» **WHAT THIS TASK INVOLVES**:
Send back all of the data, word for word.

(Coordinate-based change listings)

======

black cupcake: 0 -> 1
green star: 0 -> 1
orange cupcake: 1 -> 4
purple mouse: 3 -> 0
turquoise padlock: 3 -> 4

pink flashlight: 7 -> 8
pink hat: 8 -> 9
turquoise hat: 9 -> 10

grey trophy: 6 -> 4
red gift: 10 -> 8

======

» **RESULT OF THE EXERCISE**:
black cupcake: 0 -> 1
green star: 0 -> 1
orange cupcake: 1 -> 4
purple mouse: 3 -> 0
turquoise padlock: 3 -> 4

pink flashlight: 7 -> 8
pink hat: 8 -> 9
turquoise hat: 9 -> 10

grey trophy: 6 -> 4
red gift: 10 -> 8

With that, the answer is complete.